:: Task requirements ::
Set down all of the records below exactly, please, omitting the images.

:: Records from a dataset ::
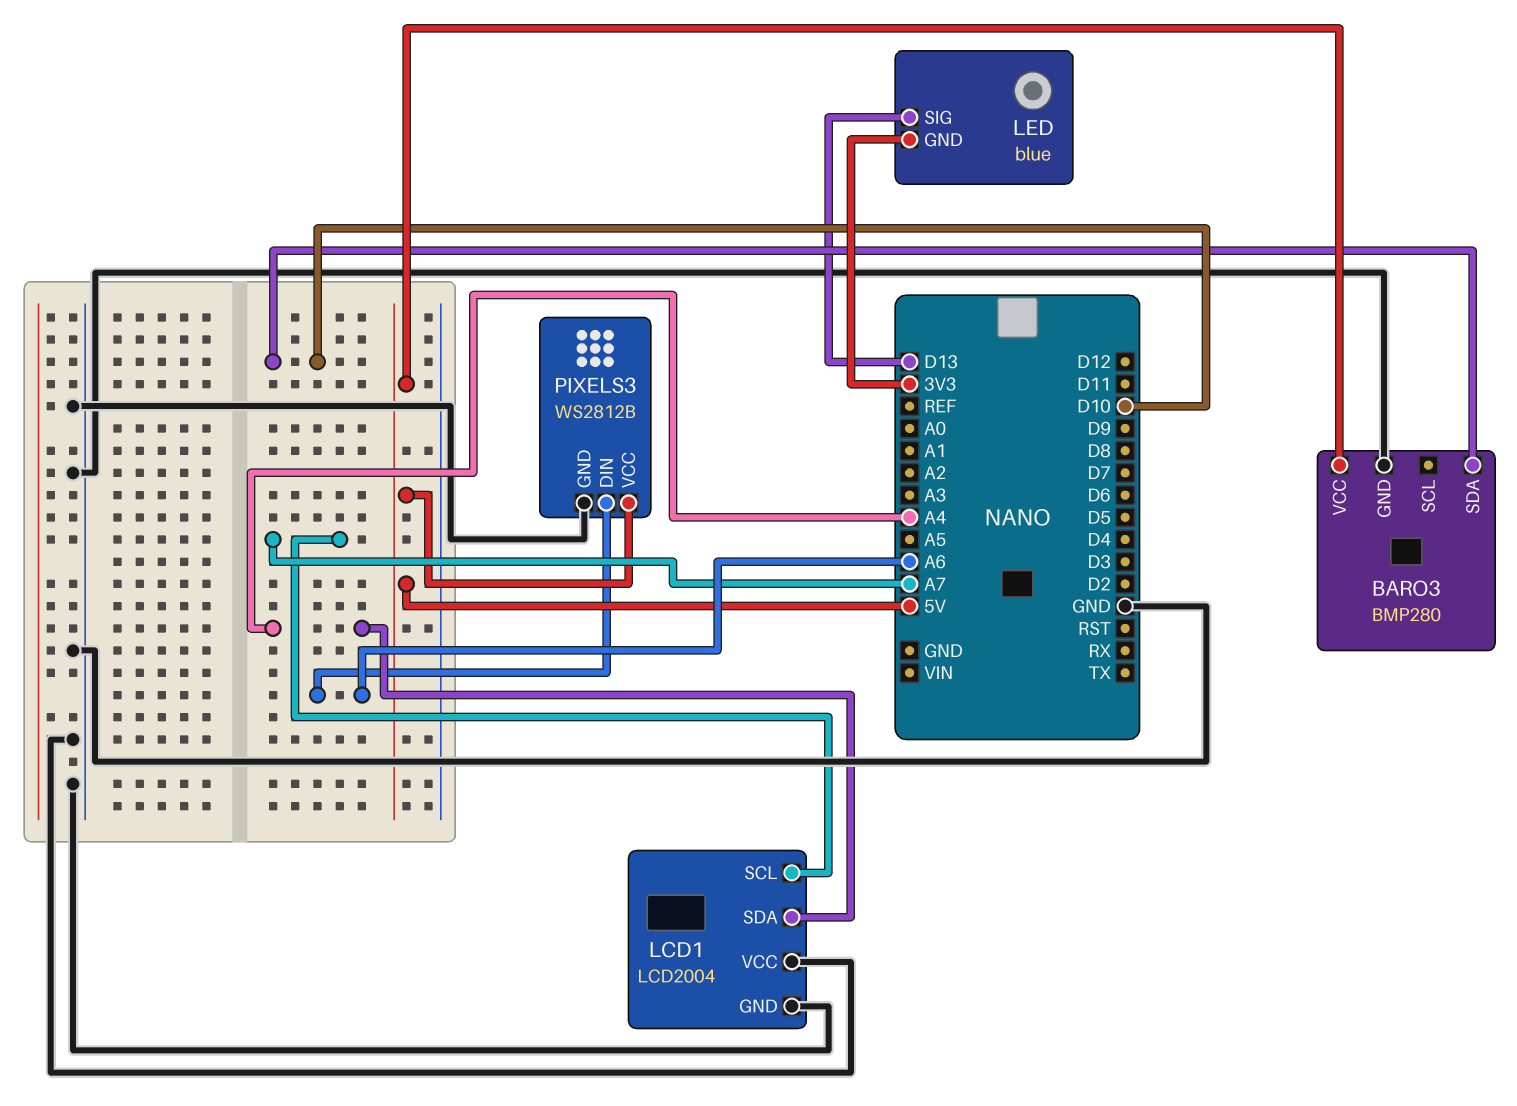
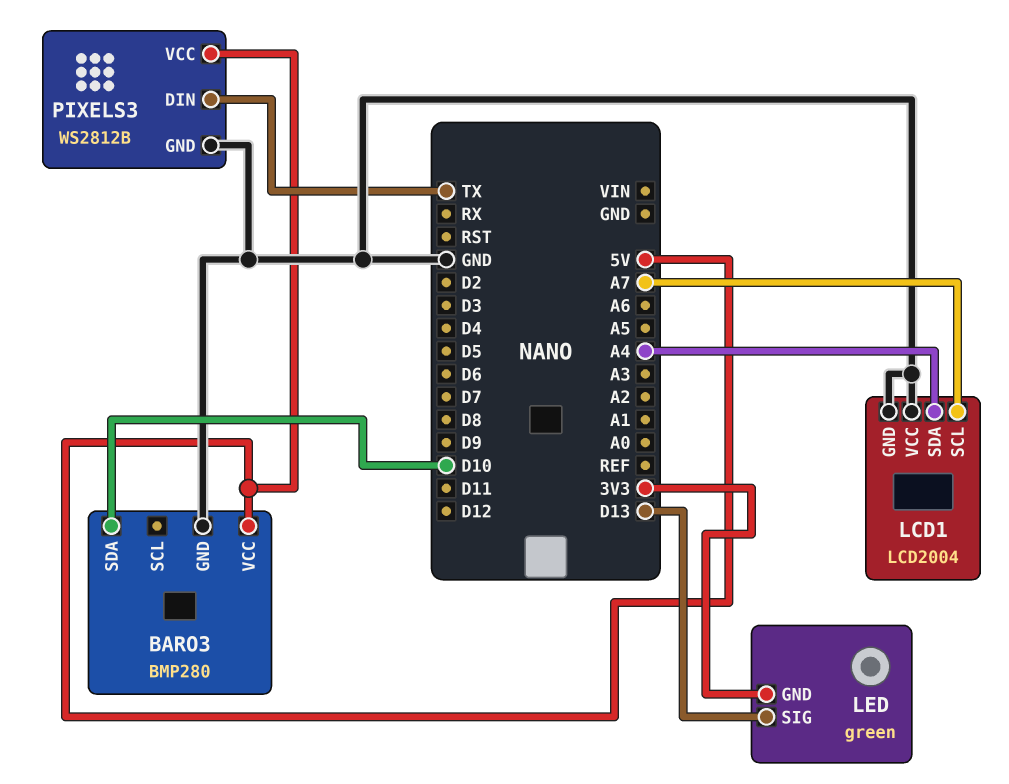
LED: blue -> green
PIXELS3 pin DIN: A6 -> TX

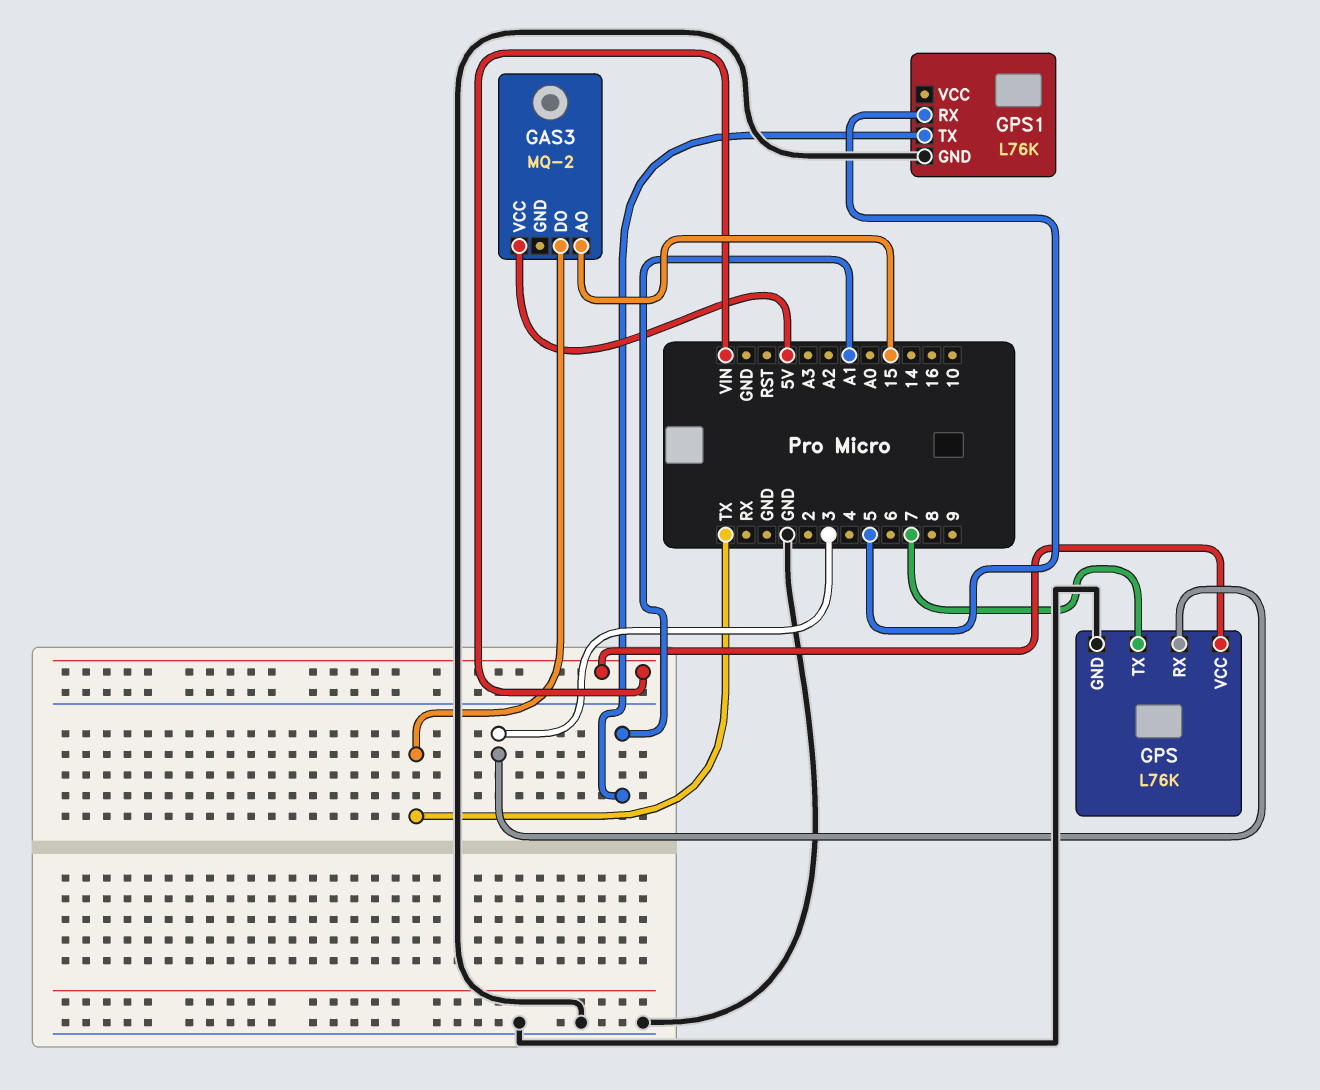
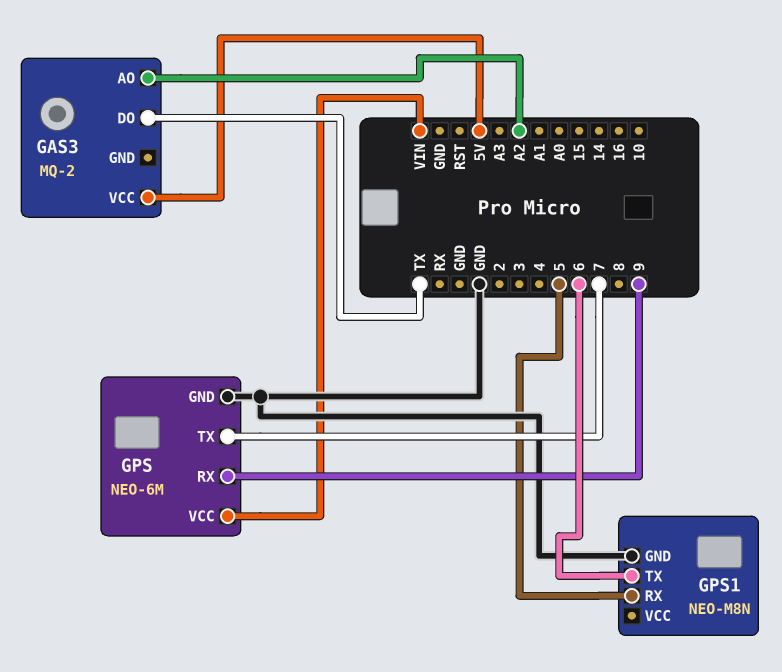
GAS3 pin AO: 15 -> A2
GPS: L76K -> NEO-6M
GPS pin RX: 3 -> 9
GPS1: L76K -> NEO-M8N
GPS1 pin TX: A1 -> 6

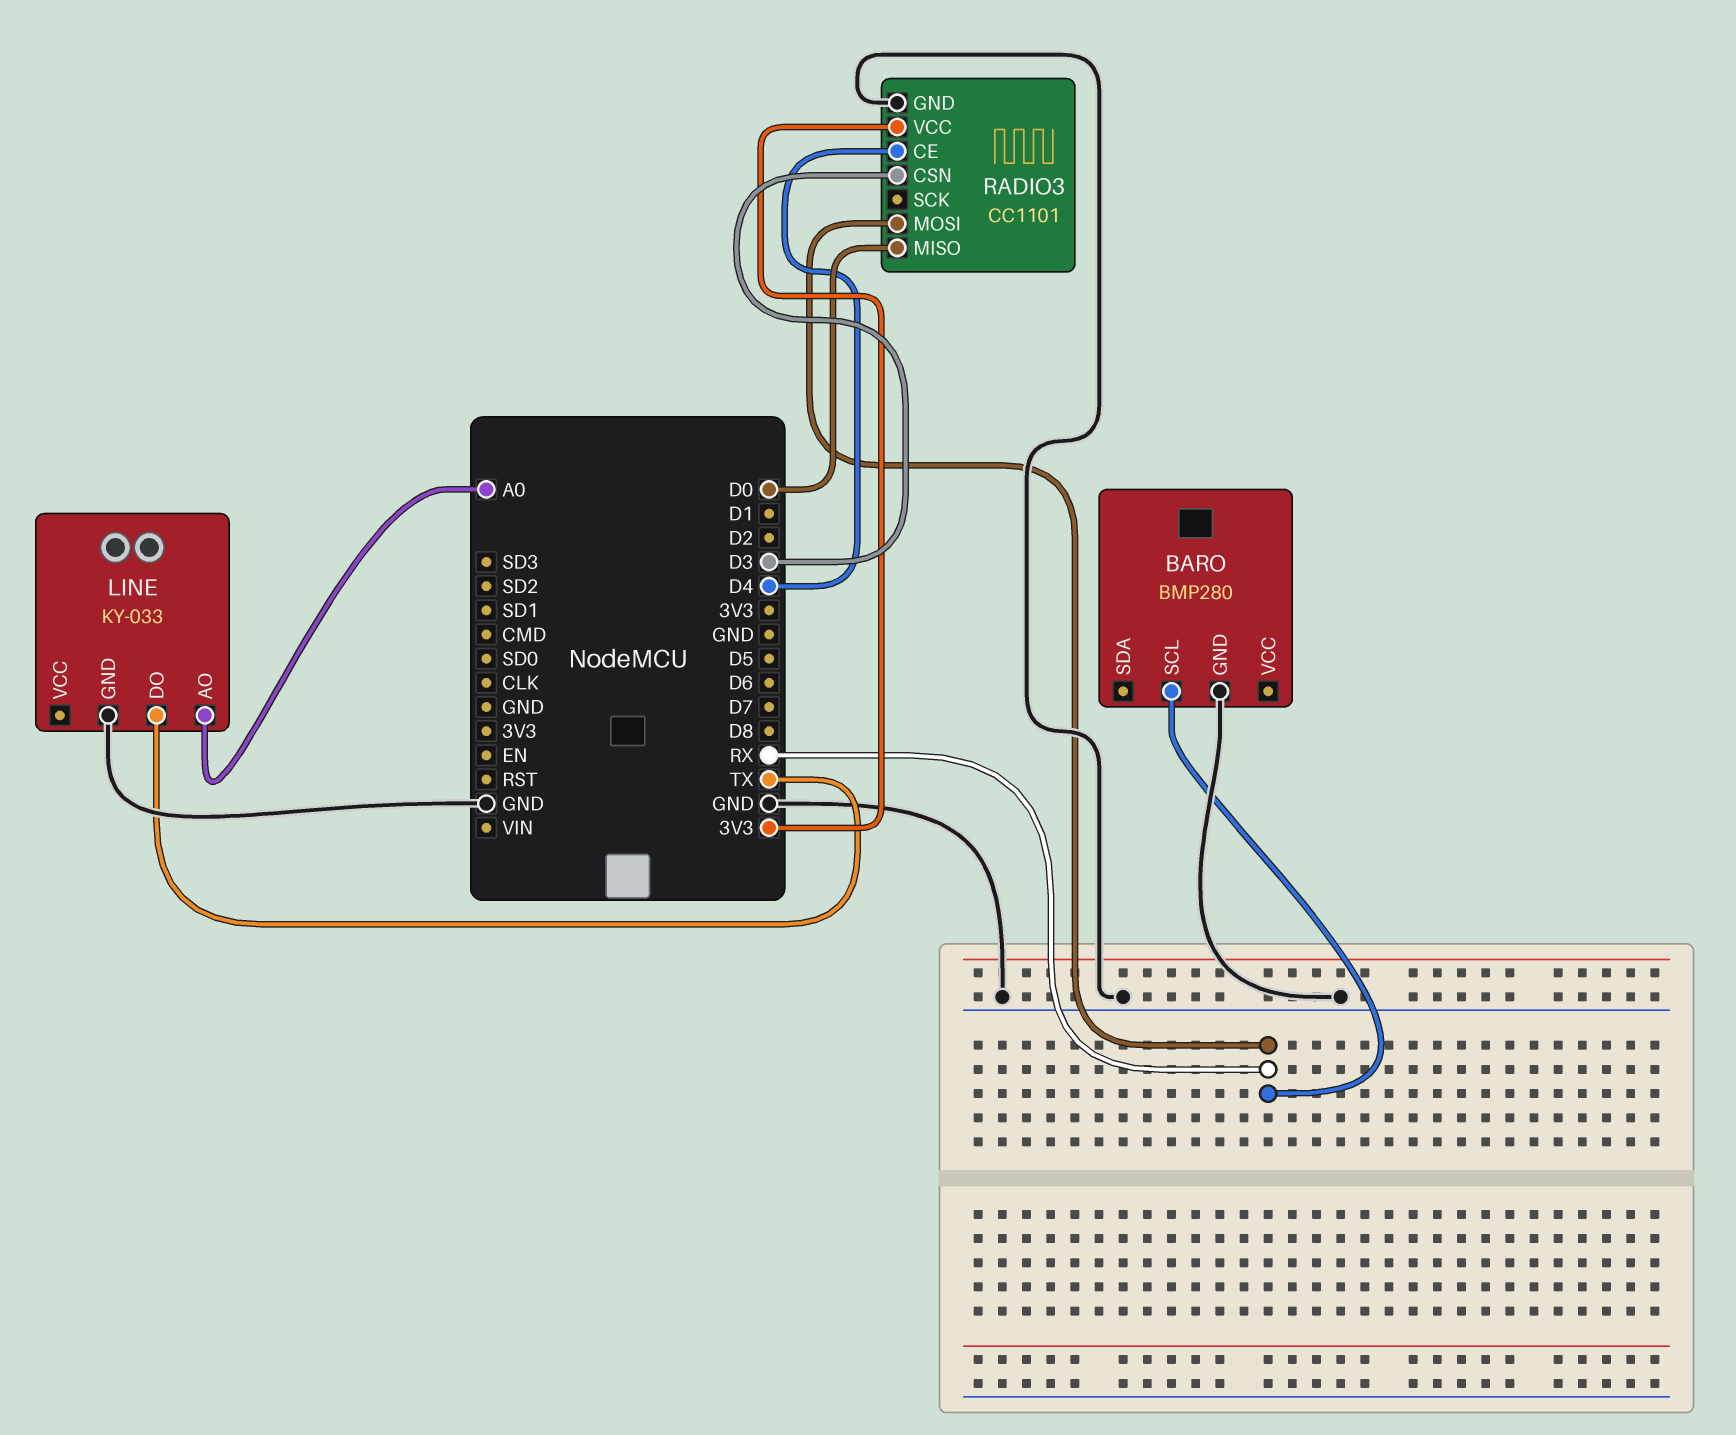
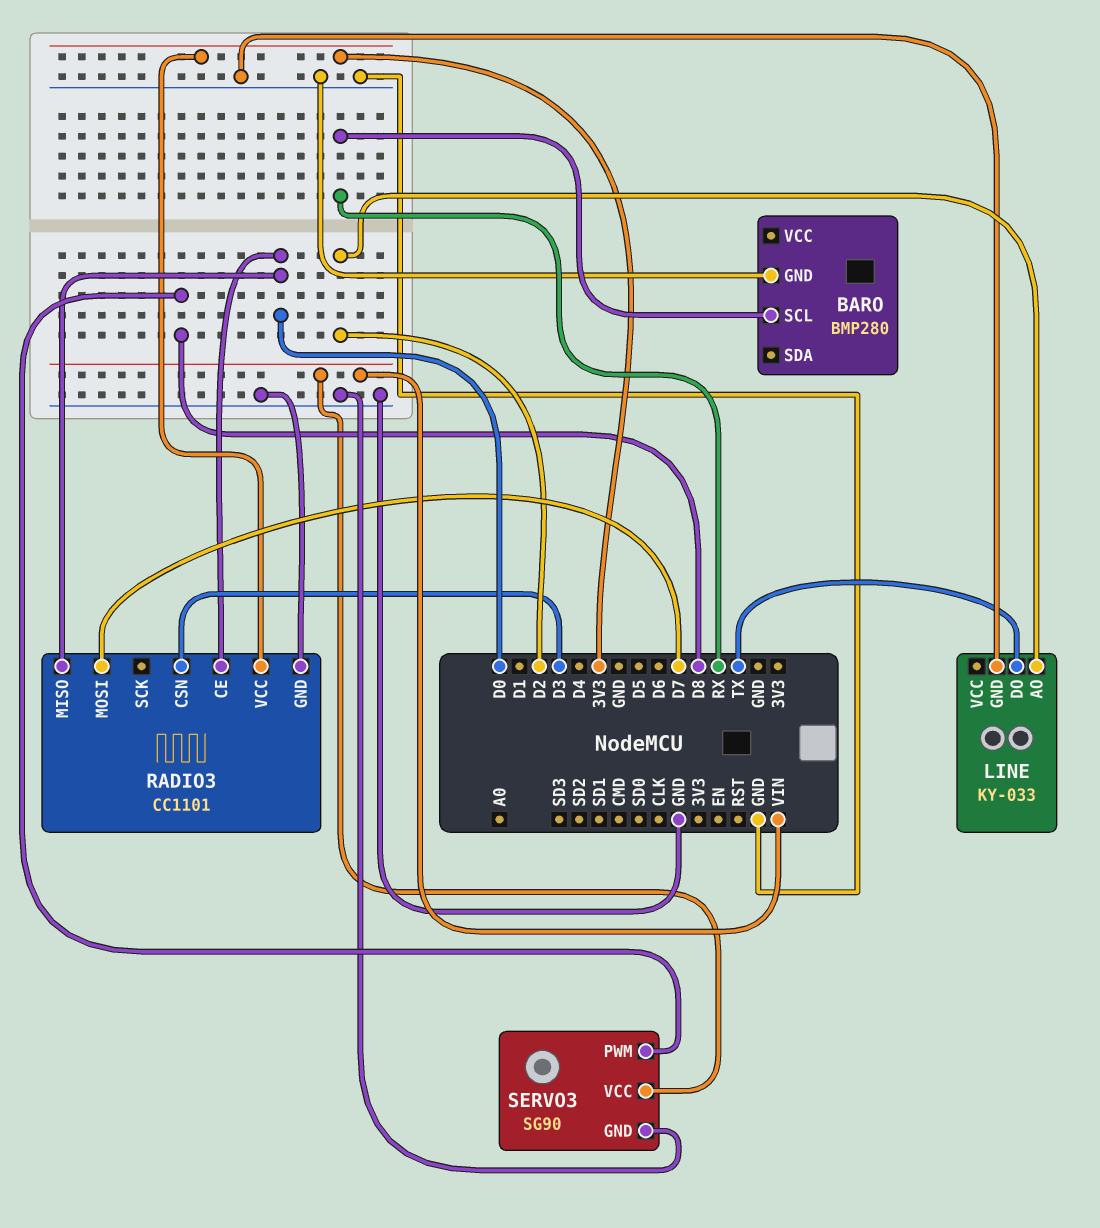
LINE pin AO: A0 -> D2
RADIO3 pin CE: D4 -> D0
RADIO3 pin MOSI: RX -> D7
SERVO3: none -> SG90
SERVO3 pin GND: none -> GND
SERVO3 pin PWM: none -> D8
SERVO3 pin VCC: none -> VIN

:: Reply to the exercise ::
LED: blue -> green
PIXELS3 pin DIN: A6 -> TX

GAS3 pin AO: 15 -> A2
GPS: L76K -> NEO-6M
GPS pin RX: 3 -> 9
GPS1: L76K -> NEO-M8N
GPS1 pin TX: A1 -> 6

LINE pin AO: A0 -> D2
RADIO3 pin CE: D4 -> D0
RADIO3 pin MOSI: RX -> D7
SERVO3: none -> SG90
SERVO3 pin GND: none -> GND
SERVO3 pin PWM: none -> D8
SERVO3 pin VCC: none -> VIN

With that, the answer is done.